*** Opening Dataset excerpts ***

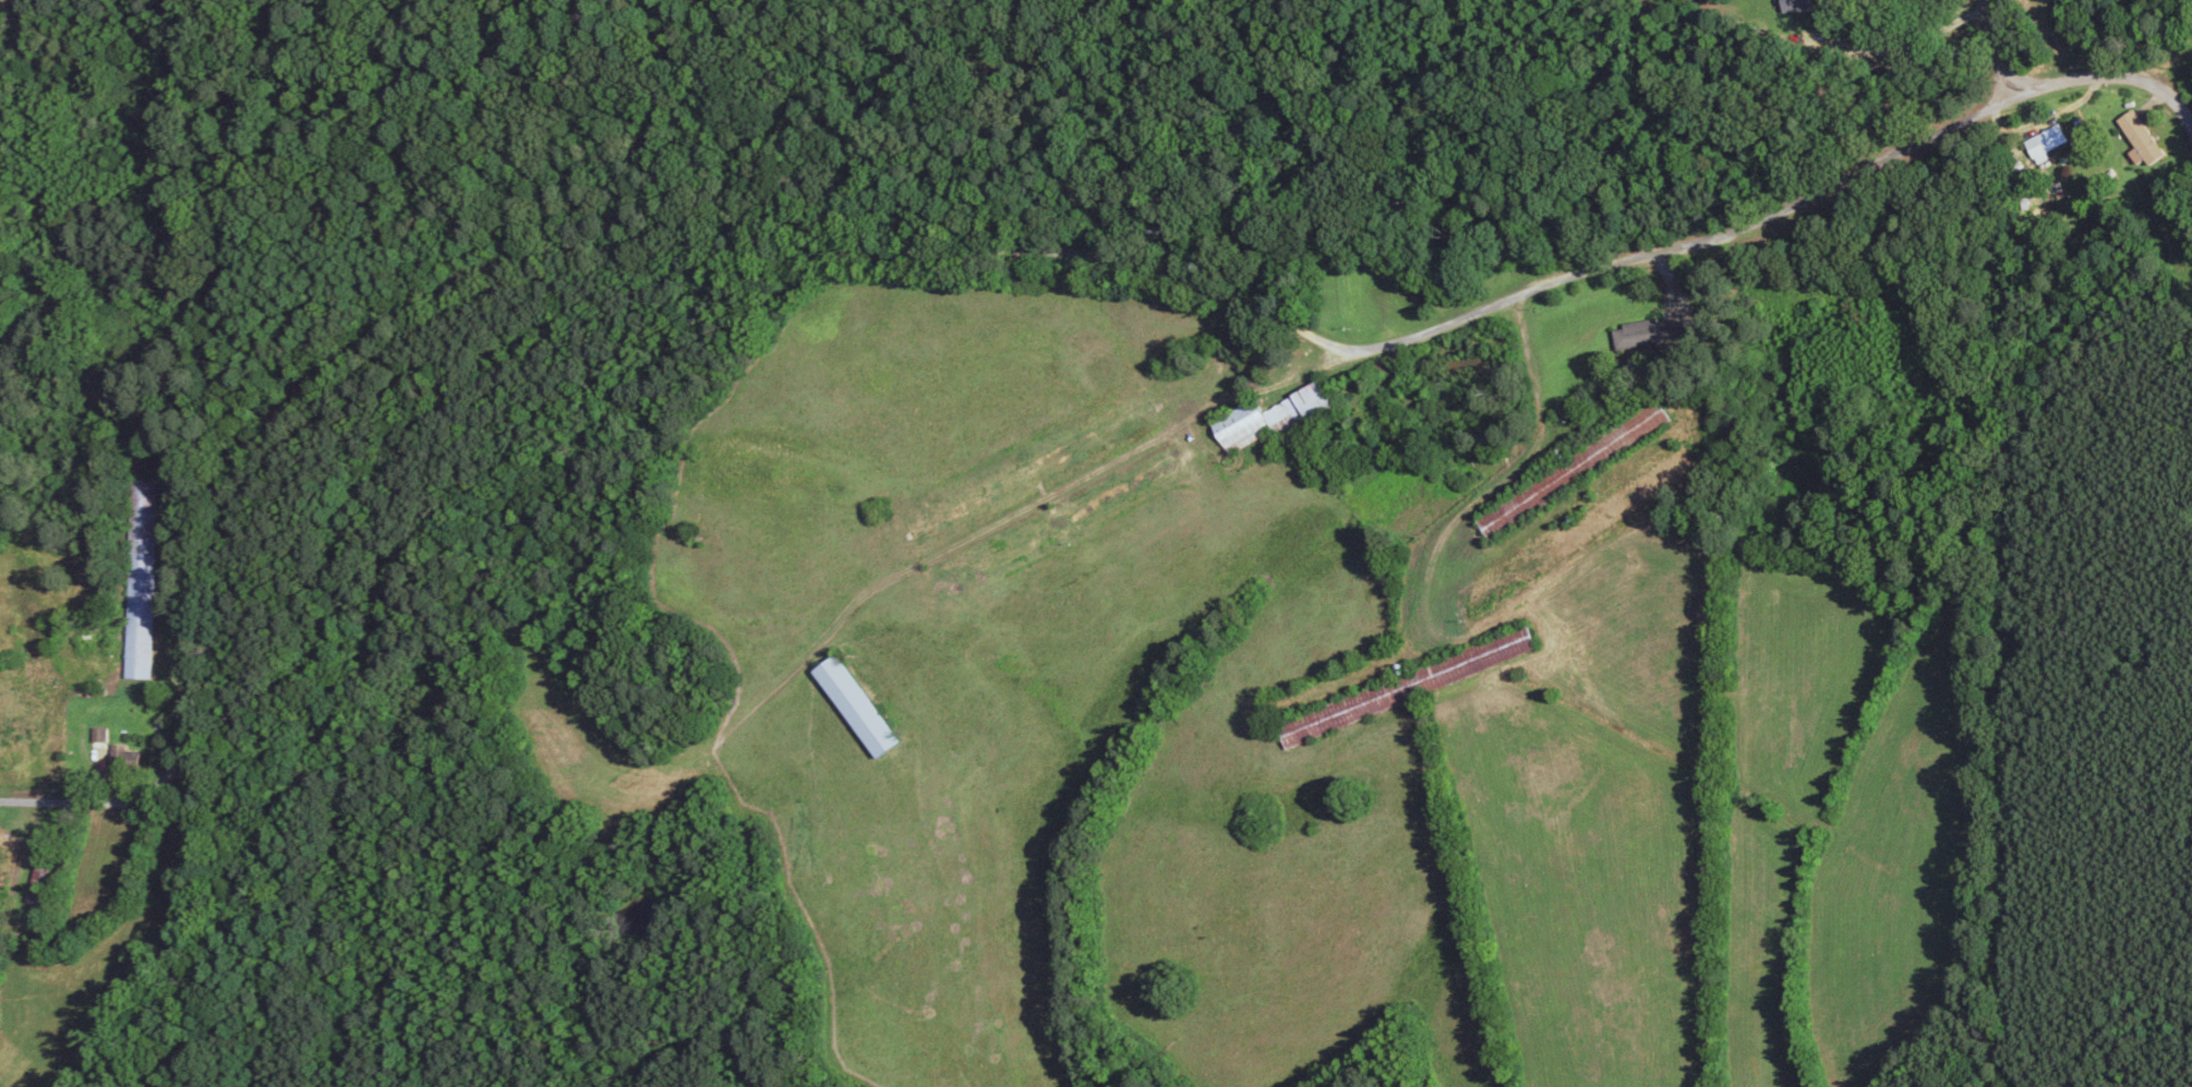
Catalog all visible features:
building: (1792, 7)
road: (2012, 47)
building: (2137, 138)
building: (2043, 144)
road: (972, 272)
building: (1352, 293)
building: (1647, 336)
building: (1269, 419)
building: (1569, 472)
building: (1621, 504)
building: (137, 579)
building: (39, 682)
building: (1402, 688)
building: (851, 706)
building: (3, 858)
building: (32, 890)

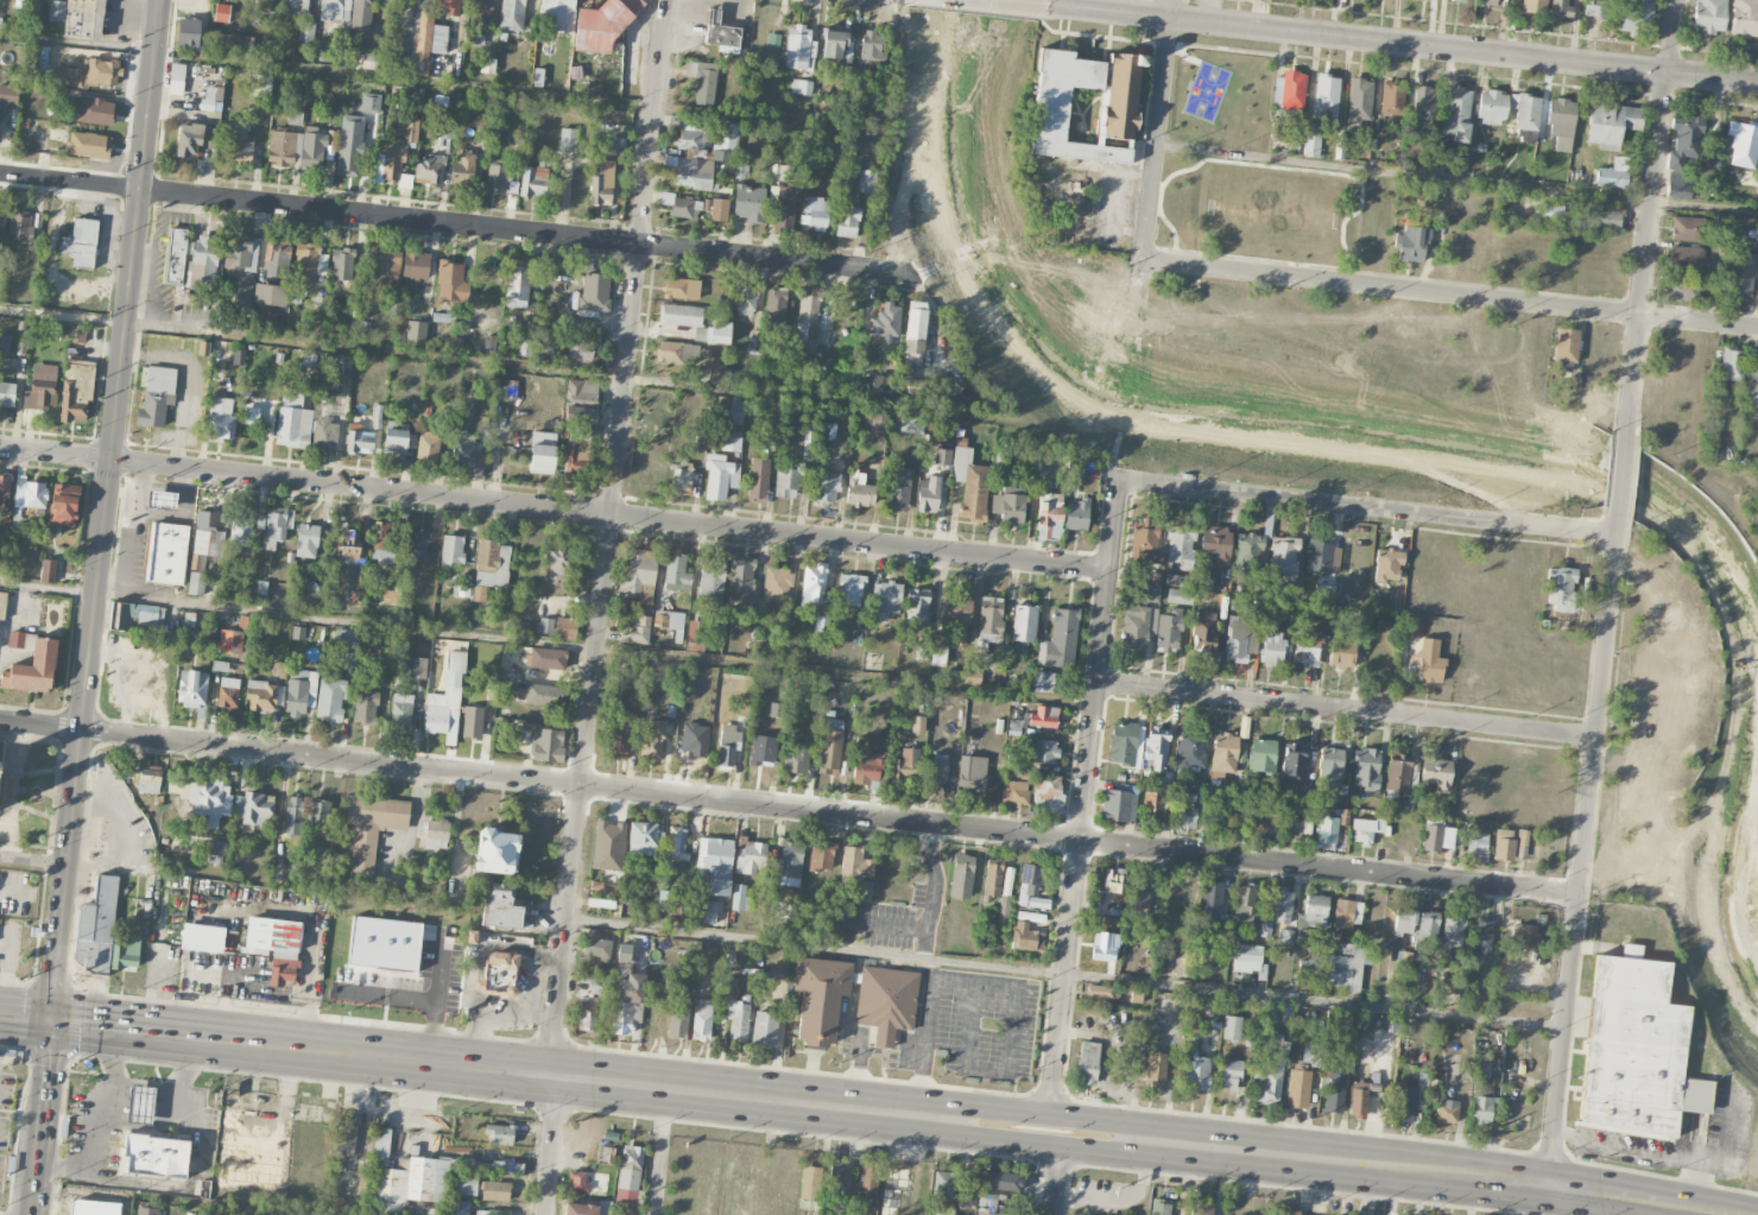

*** Closing Dataset excerpts ***

Directions for this task
All of the data, minus its pictures, should be repeated exactly.

Task output
Catalog all visible features:
building: (1792, 7)
road: (2012, 47)
building: (2137, 138)
building: (2043, 144)
road: (972, 272)
building: (1352, 293)
building: (1647, 336)
building: (1269, 419)
building: (1569, 472)
building: (1621, 504)
building: (137, 579)
building: (39, 682)
building: (1402, 688)
building: (851, 706)
building: (3, 858)
building: (32, 890)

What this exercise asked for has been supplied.